* [To be done]
Copy the records below, starting at the line that contains "contoured [422, 454]" and ending at the line that contains "airbrush [81, 1169]", with both of those lines included. Reproduce them without any changes.

►

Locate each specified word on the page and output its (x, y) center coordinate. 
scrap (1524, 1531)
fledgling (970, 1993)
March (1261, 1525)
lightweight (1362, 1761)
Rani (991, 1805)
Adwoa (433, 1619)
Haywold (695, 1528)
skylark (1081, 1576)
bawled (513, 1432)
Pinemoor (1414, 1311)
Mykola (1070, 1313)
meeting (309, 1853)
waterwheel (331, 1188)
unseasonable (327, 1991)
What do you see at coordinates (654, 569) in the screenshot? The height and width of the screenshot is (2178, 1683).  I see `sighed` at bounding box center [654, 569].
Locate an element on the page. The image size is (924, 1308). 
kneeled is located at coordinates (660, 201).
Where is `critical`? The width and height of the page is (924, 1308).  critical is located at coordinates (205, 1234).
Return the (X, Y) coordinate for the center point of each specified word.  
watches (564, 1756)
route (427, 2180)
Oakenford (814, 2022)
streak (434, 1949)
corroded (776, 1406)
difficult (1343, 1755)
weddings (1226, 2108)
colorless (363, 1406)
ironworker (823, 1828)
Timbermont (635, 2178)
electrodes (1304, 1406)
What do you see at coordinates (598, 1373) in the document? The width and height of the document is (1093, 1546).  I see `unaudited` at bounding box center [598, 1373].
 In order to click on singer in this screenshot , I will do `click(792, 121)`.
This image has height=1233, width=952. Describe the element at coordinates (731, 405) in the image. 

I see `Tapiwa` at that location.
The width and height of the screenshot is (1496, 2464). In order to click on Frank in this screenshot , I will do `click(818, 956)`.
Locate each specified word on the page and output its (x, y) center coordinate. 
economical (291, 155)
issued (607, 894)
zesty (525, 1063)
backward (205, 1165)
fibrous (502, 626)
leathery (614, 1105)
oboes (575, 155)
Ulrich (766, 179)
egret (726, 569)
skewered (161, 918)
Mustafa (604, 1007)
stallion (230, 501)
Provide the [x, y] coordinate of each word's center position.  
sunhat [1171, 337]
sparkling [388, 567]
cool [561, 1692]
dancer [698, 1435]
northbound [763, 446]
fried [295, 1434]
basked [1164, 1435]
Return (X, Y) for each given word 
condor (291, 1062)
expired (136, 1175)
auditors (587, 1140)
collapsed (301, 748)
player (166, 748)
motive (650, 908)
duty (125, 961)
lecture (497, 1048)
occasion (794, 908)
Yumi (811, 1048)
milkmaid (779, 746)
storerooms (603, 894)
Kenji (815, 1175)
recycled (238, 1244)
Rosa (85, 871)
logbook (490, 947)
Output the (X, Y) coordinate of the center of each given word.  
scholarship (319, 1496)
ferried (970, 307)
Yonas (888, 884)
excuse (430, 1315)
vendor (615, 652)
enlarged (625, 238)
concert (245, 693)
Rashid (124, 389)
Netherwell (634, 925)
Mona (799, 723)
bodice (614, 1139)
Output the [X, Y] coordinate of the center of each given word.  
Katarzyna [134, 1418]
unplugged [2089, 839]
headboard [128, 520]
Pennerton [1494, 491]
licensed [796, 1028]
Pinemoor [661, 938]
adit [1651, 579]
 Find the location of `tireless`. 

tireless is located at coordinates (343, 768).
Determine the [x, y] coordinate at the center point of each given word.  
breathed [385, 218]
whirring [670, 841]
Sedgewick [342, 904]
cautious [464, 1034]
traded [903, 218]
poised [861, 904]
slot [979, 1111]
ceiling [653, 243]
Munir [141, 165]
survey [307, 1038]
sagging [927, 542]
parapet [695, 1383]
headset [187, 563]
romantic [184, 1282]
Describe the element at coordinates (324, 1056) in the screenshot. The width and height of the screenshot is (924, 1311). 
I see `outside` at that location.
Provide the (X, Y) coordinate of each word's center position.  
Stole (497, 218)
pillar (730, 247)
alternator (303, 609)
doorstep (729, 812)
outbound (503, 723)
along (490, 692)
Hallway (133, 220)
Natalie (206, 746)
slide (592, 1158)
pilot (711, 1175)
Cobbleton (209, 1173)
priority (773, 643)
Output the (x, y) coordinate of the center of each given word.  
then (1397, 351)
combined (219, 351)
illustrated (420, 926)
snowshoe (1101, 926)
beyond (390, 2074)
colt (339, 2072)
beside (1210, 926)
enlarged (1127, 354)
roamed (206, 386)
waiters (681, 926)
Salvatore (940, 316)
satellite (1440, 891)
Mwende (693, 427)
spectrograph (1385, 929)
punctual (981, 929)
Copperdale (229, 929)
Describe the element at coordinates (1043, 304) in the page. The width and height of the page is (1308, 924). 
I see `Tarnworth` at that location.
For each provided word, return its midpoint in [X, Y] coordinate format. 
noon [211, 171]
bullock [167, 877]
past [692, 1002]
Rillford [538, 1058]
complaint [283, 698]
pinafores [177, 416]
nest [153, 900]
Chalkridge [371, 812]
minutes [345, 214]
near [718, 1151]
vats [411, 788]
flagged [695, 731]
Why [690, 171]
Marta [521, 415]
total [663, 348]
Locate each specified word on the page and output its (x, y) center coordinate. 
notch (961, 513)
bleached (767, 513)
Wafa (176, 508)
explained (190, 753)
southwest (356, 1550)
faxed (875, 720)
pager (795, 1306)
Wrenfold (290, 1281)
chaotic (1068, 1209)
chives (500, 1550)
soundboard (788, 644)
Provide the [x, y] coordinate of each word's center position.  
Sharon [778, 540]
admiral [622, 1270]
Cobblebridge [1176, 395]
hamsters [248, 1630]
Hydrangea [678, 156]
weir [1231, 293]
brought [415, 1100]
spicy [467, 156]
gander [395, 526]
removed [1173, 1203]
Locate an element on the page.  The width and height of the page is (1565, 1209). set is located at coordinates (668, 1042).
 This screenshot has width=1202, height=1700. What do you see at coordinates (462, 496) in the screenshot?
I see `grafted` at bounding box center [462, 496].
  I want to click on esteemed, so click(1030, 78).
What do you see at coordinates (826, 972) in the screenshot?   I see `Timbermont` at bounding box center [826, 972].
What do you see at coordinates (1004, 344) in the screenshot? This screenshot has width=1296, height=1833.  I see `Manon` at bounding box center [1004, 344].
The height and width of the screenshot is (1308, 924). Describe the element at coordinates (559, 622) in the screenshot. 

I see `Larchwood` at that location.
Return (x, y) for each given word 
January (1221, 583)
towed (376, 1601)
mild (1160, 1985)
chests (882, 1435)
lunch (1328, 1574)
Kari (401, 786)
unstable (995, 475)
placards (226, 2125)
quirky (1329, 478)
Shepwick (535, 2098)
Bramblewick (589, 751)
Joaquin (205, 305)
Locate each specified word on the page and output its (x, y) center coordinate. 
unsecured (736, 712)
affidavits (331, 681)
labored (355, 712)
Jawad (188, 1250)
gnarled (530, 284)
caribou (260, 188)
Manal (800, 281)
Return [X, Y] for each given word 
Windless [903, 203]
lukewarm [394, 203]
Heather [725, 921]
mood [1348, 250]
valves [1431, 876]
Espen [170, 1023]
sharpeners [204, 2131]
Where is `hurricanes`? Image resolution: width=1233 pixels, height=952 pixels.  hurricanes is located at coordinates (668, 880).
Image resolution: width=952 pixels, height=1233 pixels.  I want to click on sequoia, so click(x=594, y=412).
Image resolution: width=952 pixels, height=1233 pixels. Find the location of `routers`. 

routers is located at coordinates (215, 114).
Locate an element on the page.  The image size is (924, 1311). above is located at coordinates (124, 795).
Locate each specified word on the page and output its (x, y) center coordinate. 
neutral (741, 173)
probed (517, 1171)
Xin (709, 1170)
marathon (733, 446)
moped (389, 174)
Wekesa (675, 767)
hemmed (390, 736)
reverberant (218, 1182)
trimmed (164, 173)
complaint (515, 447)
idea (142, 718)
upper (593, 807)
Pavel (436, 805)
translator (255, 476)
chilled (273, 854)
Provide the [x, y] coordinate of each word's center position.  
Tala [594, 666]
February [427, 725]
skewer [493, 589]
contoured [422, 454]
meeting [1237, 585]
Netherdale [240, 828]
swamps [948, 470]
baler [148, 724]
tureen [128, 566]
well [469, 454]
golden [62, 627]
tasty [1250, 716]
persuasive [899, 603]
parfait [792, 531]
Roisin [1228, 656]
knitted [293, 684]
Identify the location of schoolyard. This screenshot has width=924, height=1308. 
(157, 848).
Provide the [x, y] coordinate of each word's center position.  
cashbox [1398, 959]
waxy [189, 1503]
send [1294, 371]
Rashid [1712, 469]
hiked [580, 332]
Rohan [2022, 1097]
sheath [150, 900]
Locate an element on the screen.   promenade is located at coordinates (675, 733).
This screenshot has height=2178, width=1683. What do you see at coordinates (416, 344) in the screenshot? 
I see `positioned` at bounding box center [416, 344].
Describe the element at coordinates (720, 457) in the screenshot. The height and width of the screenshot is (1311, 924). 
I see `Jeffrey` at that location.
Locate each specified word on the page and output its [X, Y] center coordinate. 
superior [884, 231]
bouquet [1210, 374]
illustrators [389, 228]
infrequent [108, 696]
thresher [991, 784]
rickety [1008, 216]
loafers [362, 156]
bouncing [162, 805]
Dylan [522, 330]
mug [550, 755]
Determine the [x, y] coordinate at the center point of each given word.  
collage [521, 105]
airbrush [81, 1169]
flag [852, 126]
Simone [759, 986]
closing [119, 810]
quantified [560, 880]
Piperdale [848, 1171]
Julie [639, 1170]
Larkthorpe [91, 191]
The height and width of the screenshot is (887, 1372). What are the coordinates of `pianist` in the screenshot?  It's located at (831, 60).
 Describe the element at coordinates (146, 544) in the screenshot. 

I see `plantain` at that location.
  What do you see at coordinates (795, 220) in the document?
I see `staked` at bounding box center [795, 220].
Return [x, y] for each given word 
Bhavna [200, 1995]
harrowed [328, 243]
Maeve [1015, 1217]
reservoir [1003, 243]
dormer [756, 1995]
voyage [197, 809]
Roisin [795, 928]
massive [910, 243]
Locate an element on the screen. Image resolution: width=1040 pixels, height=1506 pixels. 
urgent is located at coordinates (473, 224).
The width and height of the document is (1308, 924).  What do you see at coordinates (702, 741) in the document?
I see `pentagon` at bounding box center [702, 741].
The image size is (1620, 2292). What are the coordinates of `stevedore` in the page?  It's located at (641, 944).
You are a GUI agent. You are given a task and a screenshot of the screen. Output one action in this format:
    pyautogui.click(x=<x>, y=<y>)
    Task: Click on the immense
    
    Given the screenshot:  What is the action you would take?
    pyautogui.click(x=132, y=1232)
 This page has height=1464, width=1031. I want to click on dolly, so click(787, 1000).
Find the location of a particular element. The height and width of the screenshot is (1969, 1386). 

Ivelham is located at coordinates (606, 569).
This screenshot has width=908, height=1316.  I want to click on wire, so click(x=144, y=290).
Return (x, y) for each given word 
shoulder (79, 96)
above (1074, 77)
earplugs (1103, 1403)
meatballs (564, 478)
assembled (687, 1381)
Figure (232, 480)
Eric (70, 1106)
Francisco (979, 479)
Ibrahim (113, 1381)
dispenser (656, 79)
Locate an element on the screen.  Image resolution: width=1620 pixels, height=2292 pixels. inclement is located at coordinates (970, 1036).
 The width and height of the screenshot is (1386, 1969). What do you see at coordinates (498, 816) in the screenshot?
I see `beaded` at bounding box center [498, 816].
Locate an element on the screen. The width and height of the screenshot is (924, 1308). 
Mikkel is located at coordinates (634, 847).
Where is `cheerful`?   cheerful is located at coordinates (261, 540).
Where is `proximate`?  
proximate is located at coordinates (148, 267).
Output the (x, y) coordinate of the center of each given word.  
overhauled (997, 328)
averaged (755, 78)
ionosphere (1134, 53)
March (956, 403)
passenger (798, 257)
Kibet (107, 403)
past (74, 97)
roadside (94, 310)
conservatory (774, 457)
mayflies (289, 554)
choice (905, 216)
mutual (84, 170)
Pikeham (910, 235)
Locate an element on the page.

◄

* [Solution to this problem]
contoured [422, 454]
meeting [1237, 585]
Netherdale [240, 828]
swamps [948, 470]
baler [148, 724]
tureen [128, 566]
well [469, 454]
golden [62, 627]
tasty [1250, 716]
persuasive [899, 603]
parfait [792, 531]
Roisin [1228, 656]
knitted [293, 684]
Identify the location of schoolyard. This screenshot has width=924, height=1308. 
(157, 848).
Provide the [x, y] coordinate of each word's center position.  
cashbox [1398, 959]
waxy [189, 1503]
send [1294, 371]
Rashid [1712, 469]
hiked [580, 332]
Rohan [2022, 1097]
sheath [150, 900]
Locate an element on the screen.   promenade is located at coordinates (675, 733).
This screenshot has height=2178, width=1683. What do you see at coordinates (416, 344) in the screenshot? 
I see `positioned` at bounding box center [416, 344].
Describe the element at coordinates (720, 457) in the screenshot. The height and width of the screenshot is (1311, 924). 
I see `Jeffrey` at that location.
Locate each specified word on the page and output its [X, Y] center coordinate. 
superior [884, 231]
bouquet [1210, 374]
illustrators [389, 228]
infrequent [108, 696]
thresher [991, 784]
rickety [1008, 216]
loafers [362, 156]
bouncing [162, 805]
Dylan [522, 330]
mug [550, 755]
Determine the [x, y] coordinate at the center point of each given word.  
collage [521, 105]
airbrush [81, 1169]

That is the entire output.